(EXERCISE DATA)

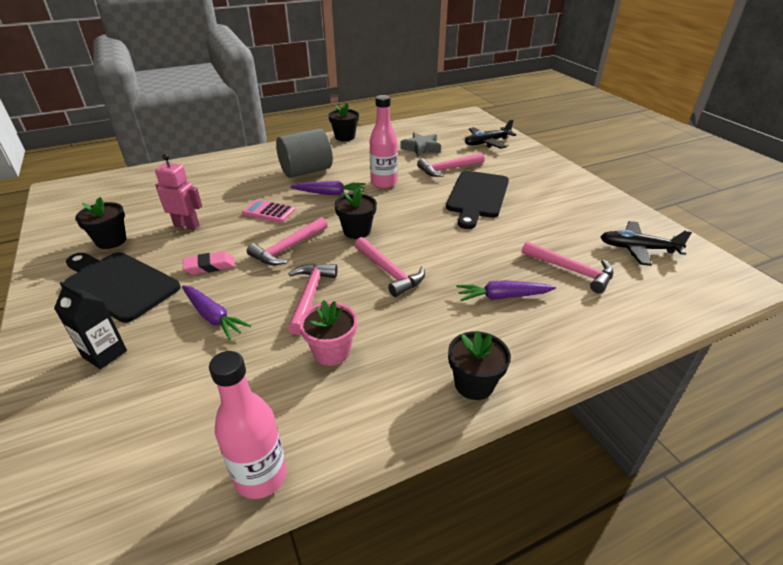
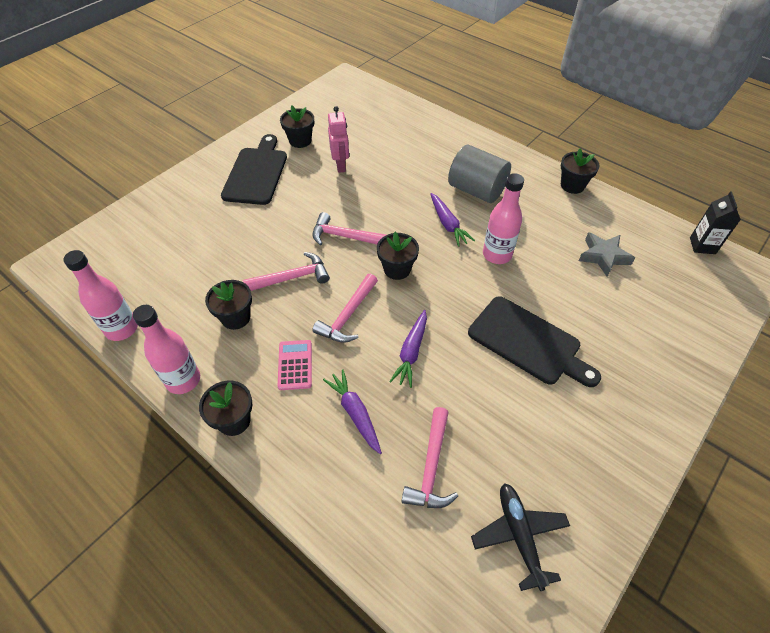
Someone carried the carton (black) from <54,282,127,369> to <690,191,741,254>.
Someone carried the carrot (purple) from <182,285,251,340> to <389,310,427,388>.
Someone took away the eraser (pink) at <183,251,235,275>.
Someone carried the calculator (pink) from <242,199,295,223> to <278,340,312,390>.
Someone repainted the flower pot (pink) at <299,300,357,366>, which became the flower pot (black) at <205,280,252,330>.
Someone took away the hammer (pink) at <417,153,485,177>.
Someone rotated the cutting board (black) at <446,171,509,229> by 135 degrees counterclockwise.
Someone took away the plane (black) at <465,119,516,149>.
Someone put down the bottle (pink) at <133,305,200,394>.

(End EXERCISE DATA)

Set down, word for word, the line that contains "Someone took away the plane" and all lines after it up to the end of the listing.

## SOLUTION BELOW
Someone took away the plane (black) at <465,119,516,149>.
Someone put down the bottle (pink) at <133,305,200,394>.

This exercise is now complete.